Exercise material:
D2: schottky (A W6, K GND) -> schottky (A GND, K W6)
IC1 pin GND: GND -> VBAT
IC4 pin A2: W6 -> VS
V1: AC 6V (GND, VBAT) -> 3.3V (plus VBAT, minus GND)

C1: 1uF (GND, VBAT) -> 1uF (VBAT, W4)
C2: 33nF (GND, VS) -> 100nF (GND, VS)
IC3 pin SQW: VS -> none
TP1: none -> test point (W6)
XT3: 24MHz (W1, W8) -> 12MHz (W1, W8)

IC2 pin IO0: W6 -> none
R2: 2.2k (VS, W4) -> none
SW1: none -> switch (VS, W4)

The problem:
Give the count, and only the count, of lines in these records that hold the string "VBAT".

Your solution:
3